GIVEN INFORMATION

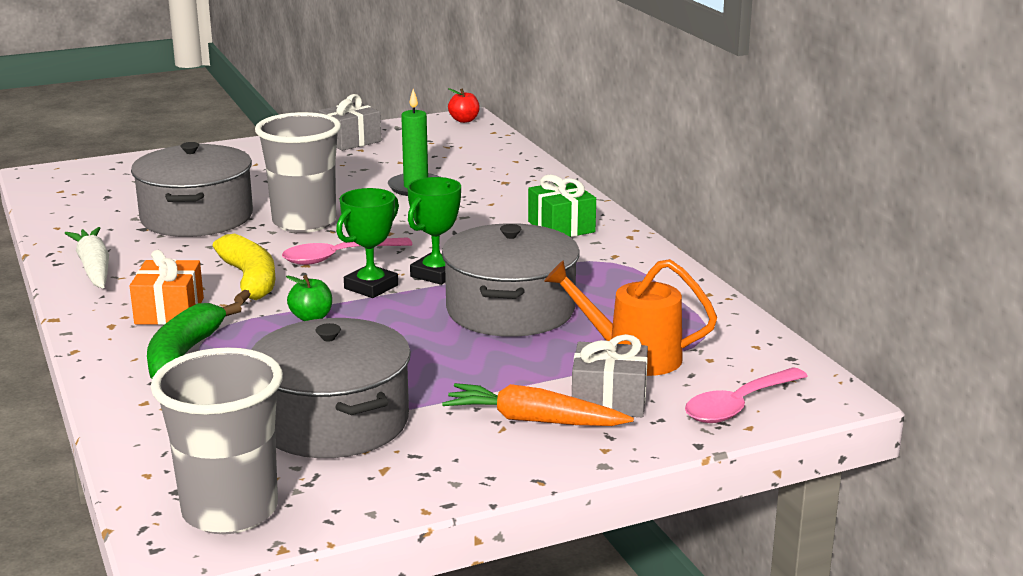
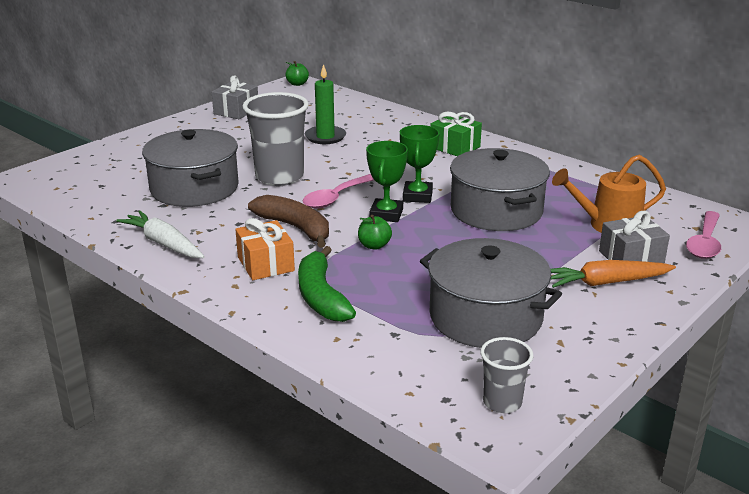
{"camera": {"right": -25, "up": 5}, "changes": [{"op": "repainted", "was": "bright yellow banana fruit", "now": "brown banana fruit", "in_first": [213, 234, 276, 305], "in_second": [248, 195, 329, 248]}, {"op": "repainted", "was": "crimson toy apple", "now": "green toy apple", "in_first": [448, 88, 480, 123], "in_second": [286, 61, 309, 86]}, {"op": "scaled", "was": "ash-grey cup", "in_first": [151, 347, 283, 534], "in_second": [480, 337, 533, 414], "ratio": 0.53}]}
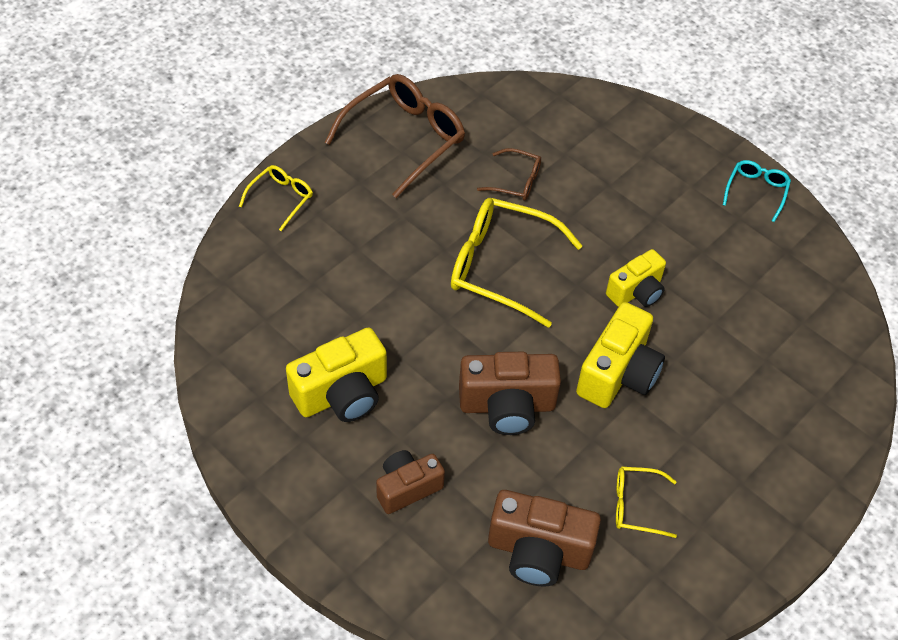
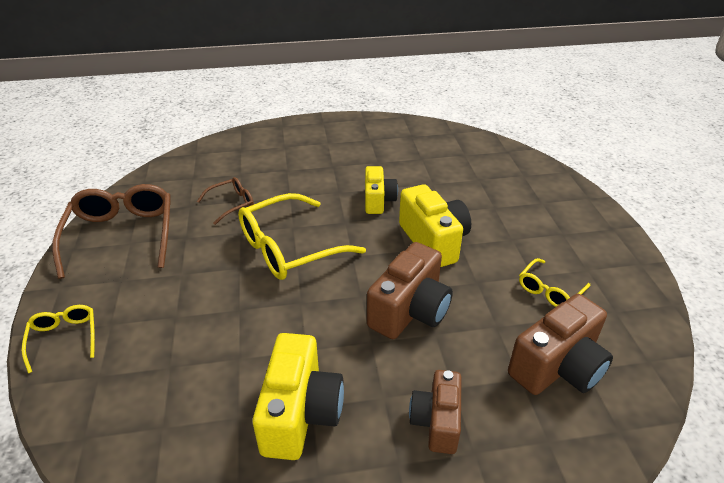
{"camera": {"right": -50, "up": -15}, "changes": [{"op": "gone", "was": "turquoise spectacles", "in_first": [723, 160, 791, 222]}]}
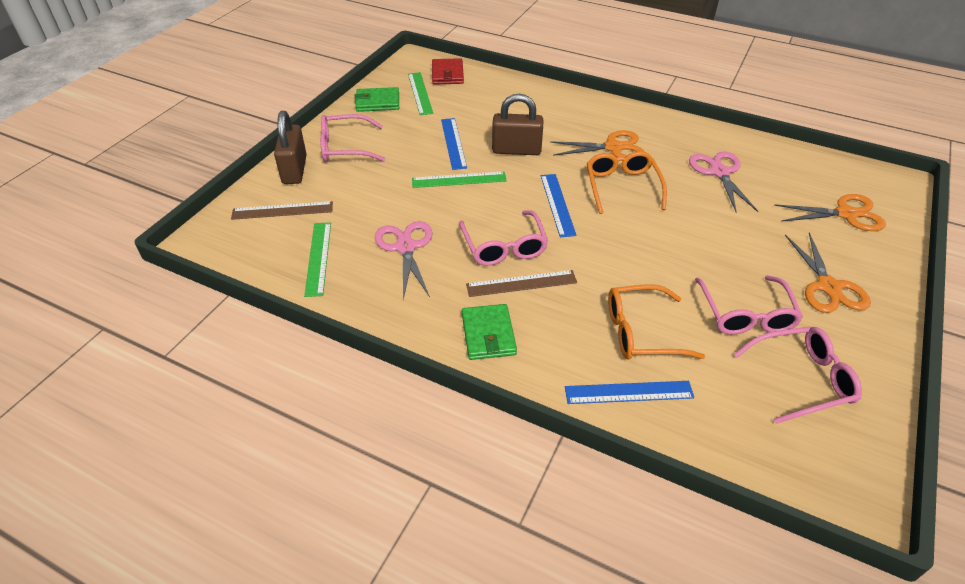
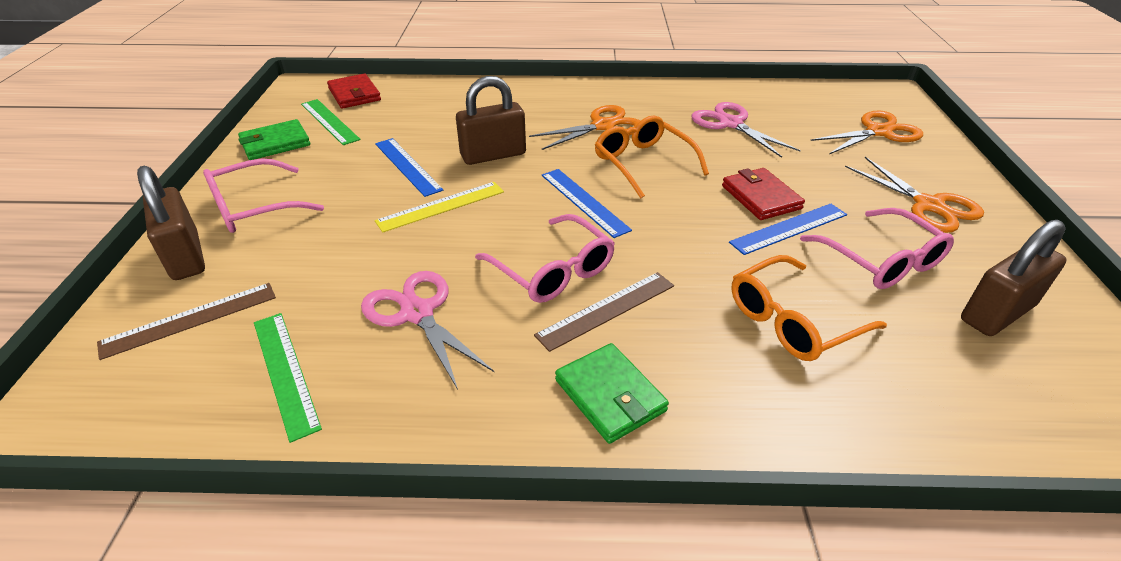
{"camera": {"right": -25, "up": -5}, "changes": [{"op": "new", "now": "crimson card wallet", "in_second": [722, 168, 805, 220]}, {"op": "shifted", "was": "cobalt straightedge", "in_first": [565, 381, 694, 404], "in_second": [729, 204, 847, 255]}, {"op": "swapped", "was": "rose-pink spectacles", "now": "brown small lock", "in_first": [734, 327, 862, 424], "in_second": [961, 220, 1067, 336]}, {"op": "repainted", "was": "green straightedge", "now": "bright yellow straightedge", "in_first": [412, 172, 507, 188], "in_second": [375, 182, 504, 233]}]}
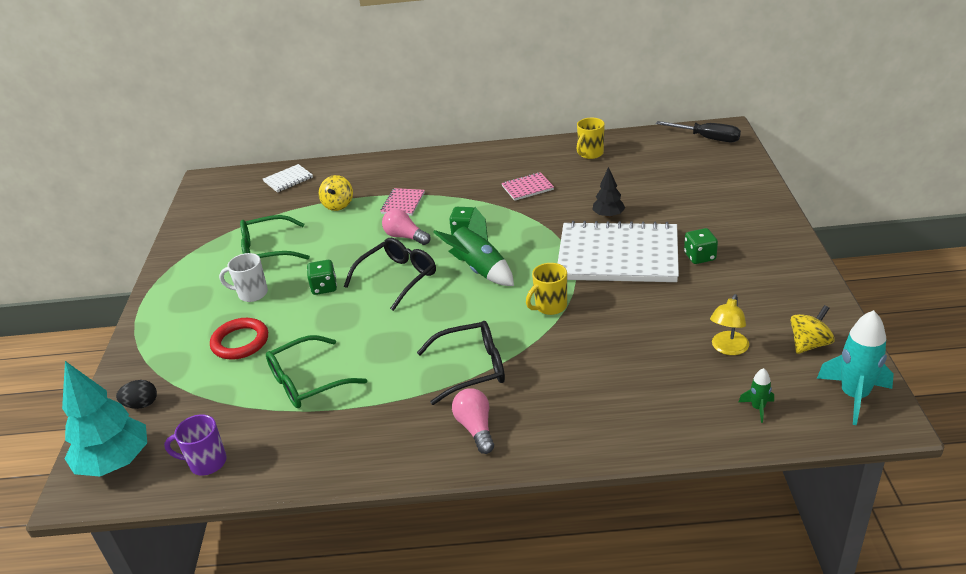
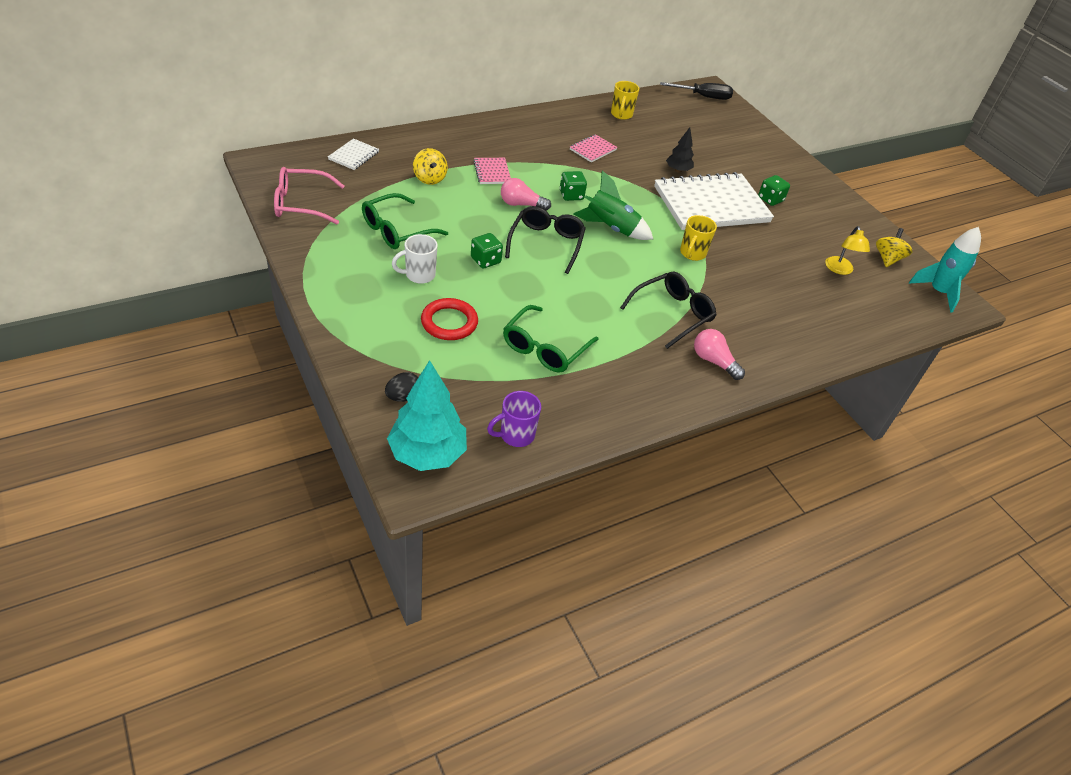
{"camera": {"right": -35, "up": 10}, "changes": [{"op": "gone", "was": "green spaceship", "in_first": [739, 368, 774, 423]}, {"op": "new", "now": "rose-pink spectacles", "in_second": [274, 167, 344, 224]}]}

TASK BRIEF
Copy every line of the material above in which the string "pink" can be found.

RESPONSE AREA
{"camera": {"right": -25, "up": -5}, "changes": [{"op": "new", "now": "crimson card wallet", "in_second": [722, 168, 805, 220]}, {"op": "shifted", "was": "cobalt straightedge", "in_first": [565, 381, 694, 404], "in_second": [729, 204, 847, 255]}, {"op": "swapped", "was": "rose-pink spectacles", "now": "brown small lock", "in_first": [734, 327, 862, 424], "in_second": [961, 220, 1067, 336]}, {"op": "repainted", "was": "green straightedge", "now": "bright yellow straightedge", "in_first": [412, 172, 507, 188], "in_second": [375, 182, 504, 233]}]}
{"camera": {"right": -35, "up": 10}, "changes": [{"op": "gone", "was": "green spaceship", "in_first": [739, 368, 774, 423]}, {"op": "new", "now": "rose-pink spectacles", "in_second": [274, 167, 344, 224]}]}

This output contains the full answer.